#### Problem description:
Count the lines in the records below that contain the string "kern", matching case, and reply with the number alone.

#### Material supplied:
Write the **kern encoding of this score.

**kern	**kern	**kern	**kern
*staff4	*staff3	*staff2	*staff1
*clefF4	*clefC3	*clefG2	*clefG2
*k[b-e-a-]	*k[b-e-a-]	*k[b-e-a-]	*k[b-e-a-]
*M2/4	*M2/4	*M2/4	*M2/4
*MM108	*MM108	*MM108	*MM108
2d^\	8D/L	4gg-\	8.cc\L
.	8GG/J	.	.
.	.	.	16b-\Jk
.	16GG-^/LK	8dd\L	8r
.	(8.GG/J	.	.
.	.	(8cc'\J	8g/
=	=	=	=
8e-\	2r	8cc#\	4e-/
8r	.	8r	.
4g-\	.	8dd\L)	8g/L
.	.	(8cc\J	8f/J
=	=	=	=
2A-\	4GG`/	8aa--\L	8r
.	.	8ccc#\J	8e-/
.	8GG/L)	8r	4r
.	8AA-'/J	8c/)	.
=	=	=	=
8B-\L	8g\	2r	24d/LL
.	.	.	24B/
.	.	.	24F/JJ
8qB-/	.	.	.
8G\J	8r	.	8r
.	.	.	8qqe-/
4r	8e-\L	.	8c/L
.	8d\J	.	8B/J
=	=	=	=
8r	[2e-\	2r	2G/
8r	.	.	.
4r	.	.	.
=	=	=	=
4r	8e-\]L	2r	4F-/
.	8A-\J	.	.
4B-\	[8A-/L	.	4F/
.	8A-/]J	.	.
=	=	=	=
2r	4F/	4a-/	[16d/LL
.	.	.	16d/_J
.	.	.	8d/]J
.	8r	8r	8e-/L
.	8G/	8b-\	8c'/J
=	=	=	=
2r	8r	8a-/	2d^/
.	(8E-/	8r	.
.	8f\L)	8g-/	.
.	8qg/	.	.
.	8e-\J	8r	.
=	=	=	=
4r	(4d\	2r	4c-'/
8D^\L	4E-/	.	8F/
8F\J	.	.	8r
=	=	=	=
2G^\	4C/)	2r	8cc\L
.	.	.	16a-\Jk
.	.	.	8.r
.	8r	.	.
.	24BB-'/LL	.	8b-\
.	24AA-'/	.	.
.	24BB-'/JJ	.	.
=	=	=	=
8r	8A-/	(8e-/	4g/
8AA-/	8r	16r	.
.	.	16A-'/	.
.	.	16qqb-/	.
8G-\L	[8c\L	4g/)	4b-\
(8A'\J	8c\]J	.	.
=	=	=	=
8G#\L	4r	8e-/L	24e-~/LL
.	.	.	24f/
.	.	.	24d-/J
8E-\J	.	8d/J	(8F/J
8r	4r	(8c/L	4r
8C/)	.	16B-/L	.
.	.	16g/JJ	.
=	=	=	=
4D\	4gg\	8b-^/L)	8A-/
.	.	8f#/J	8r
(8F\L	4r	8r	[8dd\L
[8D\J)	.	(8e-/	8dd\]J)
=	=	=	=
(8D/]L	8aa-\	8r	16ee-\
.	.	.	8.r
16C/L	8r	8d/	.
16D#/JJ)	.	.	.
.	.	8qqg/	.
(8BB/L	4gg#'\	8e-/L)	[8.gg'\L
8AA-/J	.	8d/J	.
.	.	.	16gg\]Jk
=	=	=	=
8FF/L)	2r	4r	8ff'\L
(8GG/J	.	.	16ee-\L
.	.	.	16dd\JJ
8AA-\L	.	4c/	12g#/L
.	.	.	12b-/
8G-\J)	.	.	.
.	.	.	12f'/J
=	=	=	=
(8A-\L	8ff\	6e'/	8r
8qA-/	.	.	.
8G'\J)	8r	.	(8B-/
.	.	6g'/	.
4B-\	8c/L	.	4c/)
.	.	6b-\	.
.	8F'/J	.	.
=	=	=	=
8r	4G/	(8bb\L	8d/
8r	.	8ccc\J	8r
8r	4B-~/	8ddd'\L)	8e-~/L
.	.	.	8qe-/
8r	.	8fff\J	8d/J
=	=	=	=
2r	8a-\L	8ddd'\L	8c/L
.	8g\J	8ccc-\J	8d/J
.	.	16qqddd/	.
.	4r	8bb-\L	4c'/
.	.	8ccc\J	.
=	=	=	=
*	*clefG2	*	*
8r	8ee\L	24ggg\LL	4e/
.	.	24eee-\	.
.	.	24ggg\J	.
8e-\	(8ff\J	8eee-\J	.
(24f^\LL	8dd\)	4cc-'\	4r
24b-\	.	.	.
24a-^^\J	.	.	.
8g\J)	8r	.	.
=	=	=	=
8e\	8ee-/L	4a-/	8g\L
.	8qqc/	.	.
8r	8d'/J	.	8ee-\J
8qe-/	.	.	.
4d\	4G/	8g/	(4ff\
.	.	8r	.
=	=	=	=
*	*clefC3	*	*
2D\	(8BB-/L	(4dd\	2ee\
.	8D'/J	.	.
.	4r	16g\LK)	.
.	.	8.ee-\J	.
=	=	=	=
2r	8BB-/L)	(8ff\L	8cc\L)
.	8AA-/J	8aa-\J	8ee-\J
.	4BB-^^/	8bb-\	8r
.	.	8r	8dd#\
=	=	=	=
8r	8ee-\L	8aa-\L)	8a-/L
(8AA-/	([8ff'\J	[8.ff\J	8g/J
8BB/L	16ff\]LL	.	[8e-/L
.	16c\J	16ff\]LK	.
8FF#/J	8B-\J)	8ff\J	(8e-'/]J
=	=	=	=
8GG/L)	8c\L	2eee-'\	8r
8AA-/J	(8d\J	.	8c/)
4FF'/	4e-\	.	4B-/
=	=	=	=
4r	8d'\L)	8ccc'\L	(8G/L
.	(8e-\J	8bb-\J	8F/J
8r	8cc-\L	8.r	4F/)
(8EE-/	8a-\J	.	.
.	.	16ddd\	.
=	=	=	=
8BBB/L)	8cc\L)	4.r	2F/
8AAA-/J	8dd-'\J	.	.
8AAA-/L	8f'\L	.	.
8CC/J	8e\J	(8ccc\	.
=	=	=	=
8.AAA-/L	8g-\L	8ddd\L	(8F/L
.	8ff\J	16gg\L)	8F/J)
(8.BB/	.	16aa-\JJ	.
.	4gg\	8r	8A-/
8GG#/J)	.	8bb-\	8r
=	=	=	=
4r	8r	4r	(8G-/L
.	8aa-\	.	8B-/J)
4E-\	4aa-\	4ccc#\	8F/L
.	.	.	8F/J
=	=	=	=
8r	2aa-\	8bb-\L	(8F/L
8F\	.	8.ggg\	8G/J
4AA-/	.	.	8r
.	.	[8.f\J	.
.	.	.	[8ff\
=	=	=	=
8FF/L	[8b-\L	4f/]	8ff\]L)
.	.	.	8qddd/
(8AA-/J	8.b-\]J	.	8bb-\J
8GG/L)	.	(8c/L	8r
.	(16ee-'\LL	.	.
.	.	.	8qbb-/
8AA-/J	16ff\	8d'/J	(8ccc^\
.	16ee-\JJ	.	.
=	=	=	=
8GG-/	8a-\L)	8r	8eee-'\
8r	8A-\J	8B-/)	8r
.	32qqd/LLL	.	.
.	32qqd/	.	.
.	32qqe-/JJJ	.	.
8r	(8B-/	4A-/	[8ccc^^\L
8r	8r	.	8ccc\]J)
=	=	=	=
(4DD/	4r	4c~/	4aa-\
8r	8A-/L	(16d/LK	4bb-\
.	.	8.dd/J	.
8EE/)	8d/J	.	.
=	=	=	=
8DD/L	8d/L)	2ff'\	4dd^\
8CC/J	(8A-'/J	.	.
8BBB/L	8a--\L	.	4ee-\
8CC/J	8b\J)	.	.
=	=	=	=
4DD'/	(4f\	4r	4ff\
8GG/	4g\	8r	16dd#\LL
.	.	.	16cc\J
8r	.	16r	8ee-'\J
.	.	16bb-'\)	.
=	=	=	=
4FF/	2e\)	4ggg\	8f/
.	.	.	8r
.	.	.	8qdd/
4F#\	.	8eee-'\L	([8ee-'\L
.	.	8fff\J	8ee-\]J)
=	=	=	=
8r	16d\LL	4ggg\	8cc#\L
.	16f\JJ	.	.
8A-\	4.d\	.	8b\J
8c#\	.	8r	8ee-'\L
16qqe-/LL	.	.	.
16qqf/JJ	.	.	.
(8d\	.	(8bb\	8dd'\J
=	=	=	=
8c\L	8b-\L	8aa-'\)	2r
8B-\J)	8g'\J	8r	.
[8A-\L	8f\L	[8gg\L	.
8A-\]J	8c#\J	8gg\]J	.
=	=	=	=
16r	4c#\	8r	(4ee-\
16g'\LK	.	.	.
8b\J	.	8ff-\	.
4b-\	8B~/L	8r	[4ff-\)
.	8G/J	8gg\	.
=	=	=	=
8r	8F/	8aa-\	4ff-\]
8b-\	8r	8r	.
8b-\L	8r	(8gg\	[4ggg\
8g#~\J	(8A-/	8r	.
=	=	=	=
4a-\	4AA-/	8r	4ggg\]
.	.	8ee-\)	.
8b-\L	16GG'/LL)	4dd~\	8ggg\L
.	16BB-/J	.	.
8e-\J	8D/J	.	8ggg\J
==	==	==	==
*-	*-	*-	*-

#### Finished exercise:
2